:: THE DATA ::
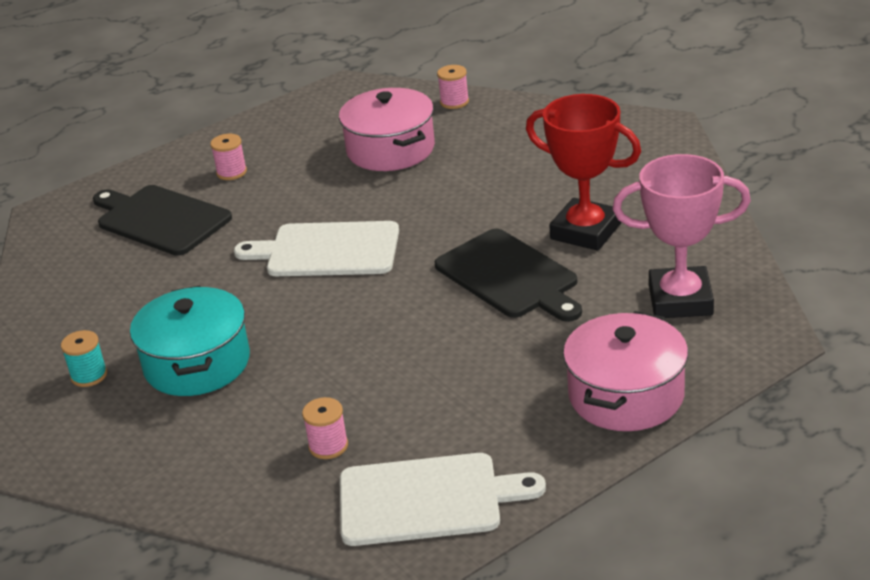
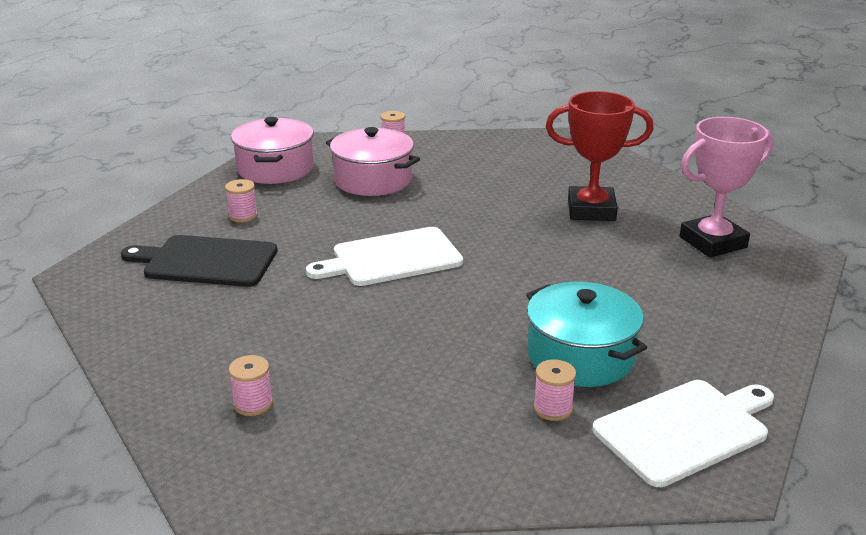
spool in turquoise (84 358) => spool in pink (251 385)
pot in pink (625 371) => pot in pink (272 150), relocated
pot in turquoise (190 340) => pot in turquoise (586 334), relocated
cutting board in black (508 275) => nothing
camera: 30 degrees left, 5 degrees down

:: PROMPT ::
Print each record as it appears above, dropping every picture from the copy.

:: EXERCISE SOLUTION ::
spool in turquoise (84 358) => spool in pink (251 385)
pot in pink (625 371) => pot in pink (272 150), relocated
pot in turquoise (190 340) => pot in turquoise (586 334), relocated
cutting board in black (508 275) => nothing
camera: 30 degrees left, 5 degrees down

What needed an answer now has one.